Data under study:
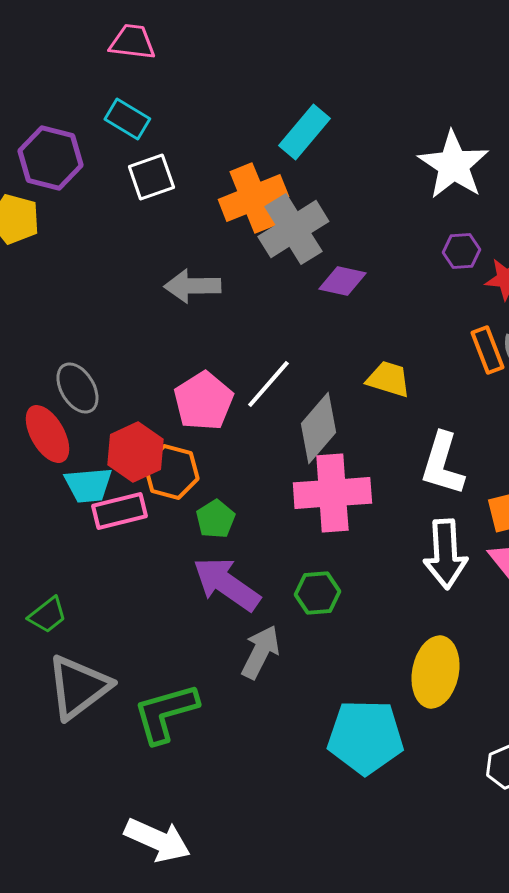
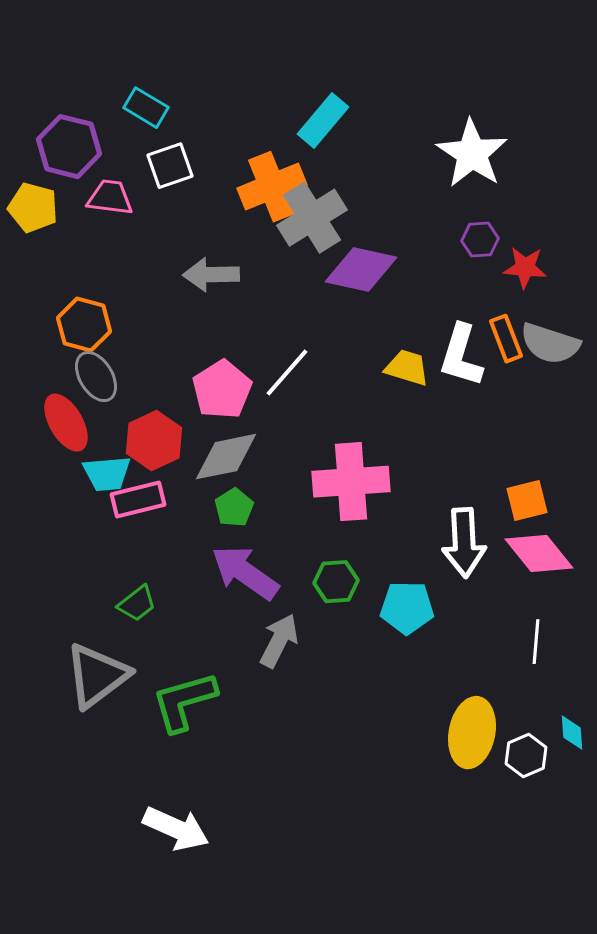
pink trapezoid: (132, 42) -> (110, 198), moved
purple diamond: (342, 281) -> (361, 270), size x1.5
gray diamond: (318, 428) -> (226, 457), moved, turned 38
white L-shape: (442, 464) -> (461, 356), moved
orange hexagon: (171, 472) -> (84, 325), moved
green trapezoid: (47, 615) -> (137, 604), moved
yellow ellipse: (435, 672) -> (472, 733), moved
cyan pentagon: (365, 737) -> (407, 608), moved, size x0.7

--

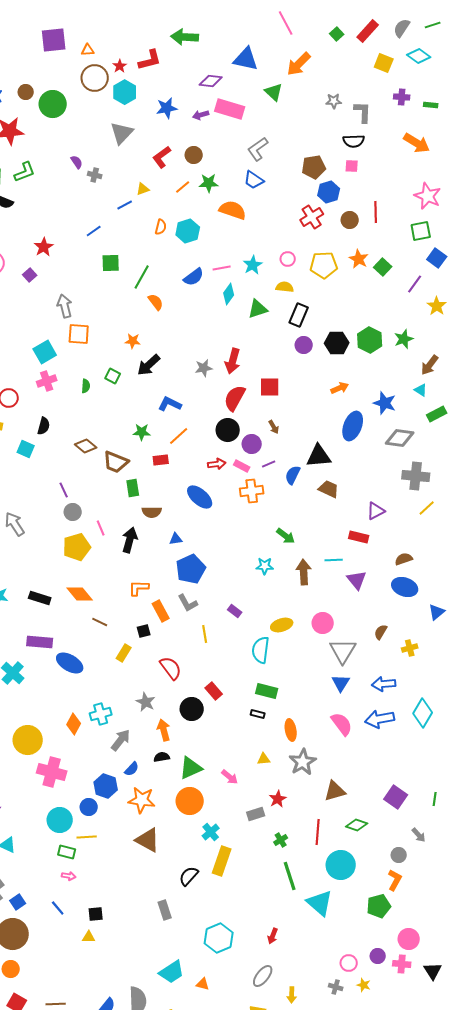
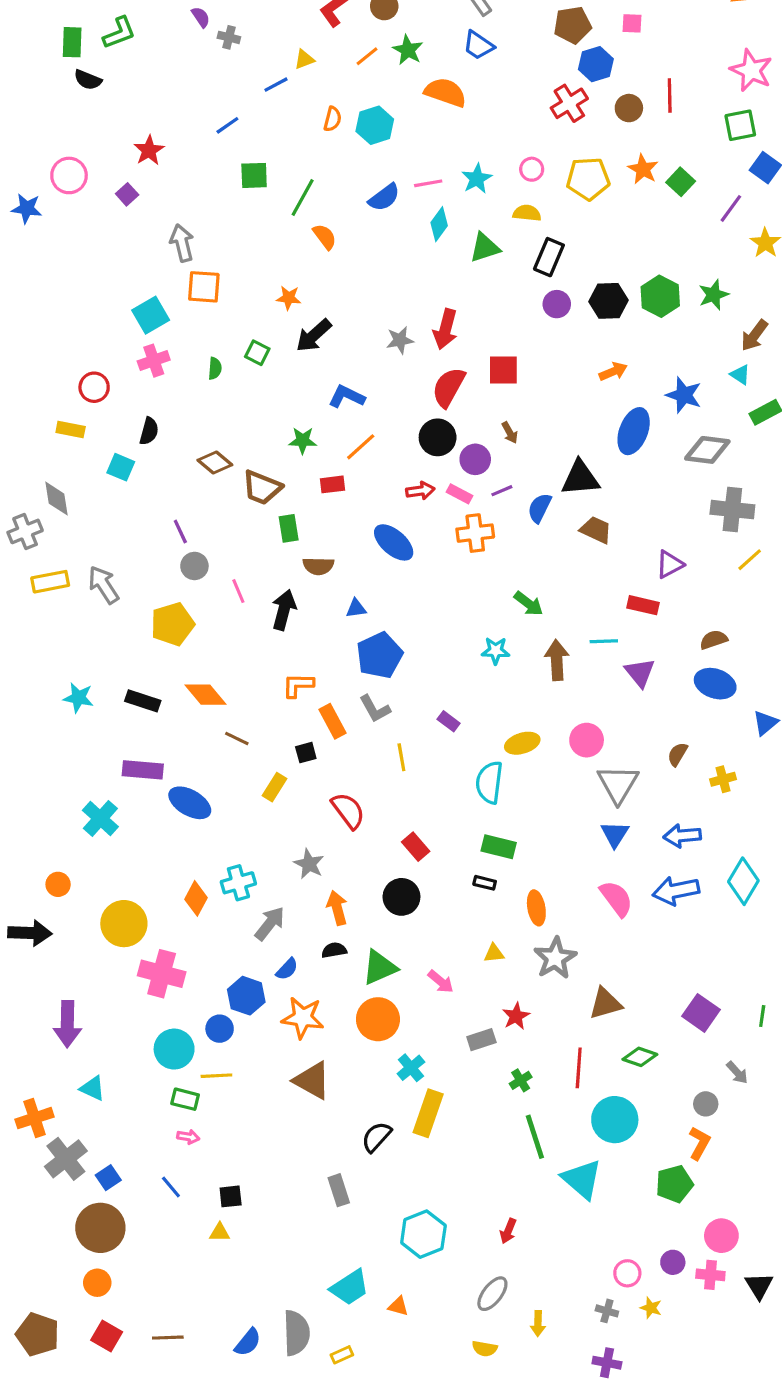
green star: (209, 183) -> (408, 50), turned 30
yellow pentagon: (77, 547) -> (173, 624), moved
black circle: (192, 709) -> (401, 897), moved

...

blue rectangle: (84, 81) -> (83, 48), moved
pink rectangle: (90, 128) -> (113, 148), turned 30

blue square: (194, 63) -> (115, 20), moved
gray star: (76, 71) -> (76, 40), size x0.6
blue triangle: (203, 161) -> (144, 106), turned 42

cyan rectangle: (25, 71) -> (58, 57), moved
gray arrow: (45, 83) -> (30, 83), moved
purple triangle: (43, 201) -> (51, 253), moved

Work instruction:
Write out, from the lines above, only those from the line with "pink trapezoid: (132, 42)" to the line with "cyan pentagon: (365, 737)", exactly as given, including the first and the last.

Output for this exercise:
pink trapezoid: (132, 42) -> (110, 198), moved
purple diamond: (342, 281) -> (361, 270), size x1.5
gray diamond: (318, 428) -> (226, 457), moved, turned 38
white L-shape: (442, 464) -> (461, 356), moved
orange hexagon: (171, 472) -> (84, 325), moved
green trapezoid: (47, 615) -> (137, 604), moved
yellow ellipse: (435, 672) -> (472, 733), moved
cyan pentagon: (365, 737) -> (407, 608), moved, size x0.7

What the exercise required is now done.